Data below ::
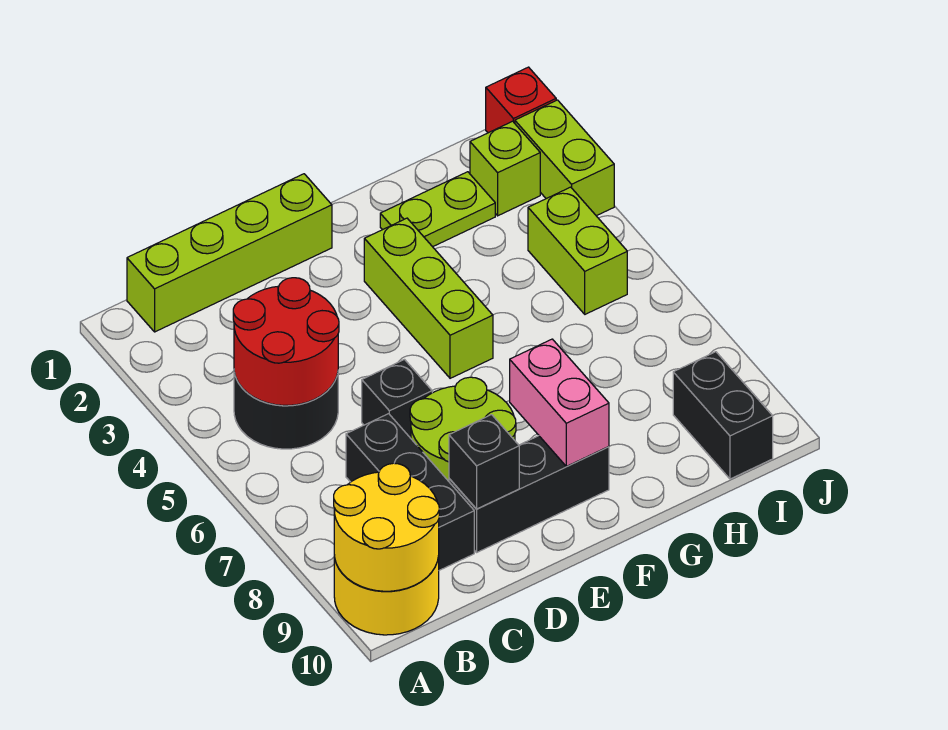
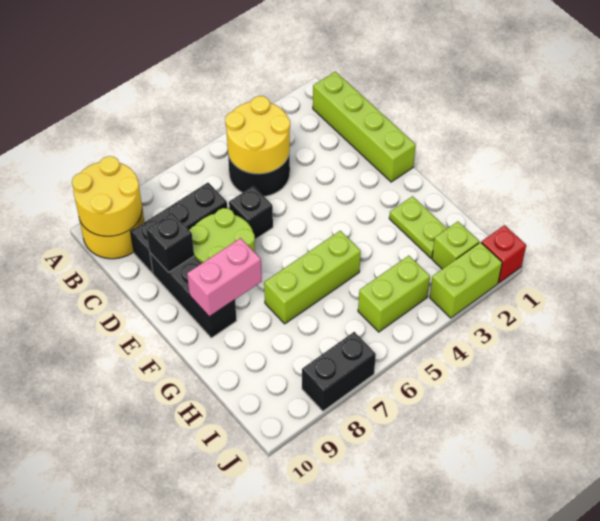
red round brick B4:C5 level 2 -> yellow round brick B4:C5 level 2
lime brick F3:F5 level 1 -> lime brick G5:G7 level 1
black brick I9:I10 level 1 -> black brick J7:J8 level 1

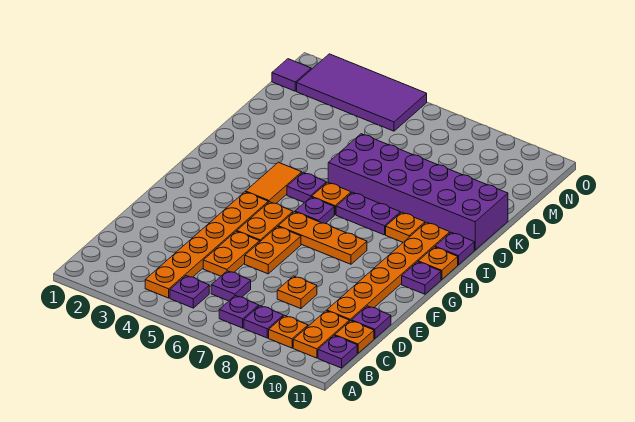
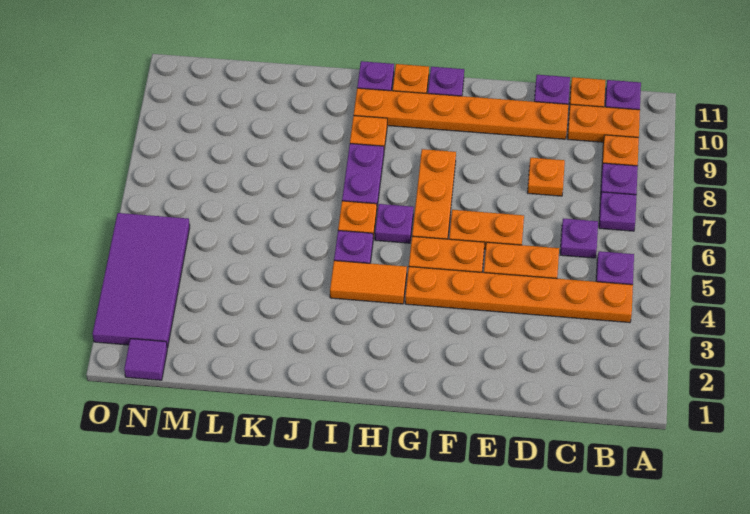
purple brick J6:K11 level 1 -> none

Work instructions ::
Extract exactly the lines above from the line containing "lime brick F3:F5" through the last one, both ends included, but not the pictures.

Your solution ::
lime brick F3:F5 level 1 -> lime brick G5:G7 level 1
black brick I9:I10 level 1 -> black brick J7:J8 level 1

purple brick J6:K11 level 1 -> none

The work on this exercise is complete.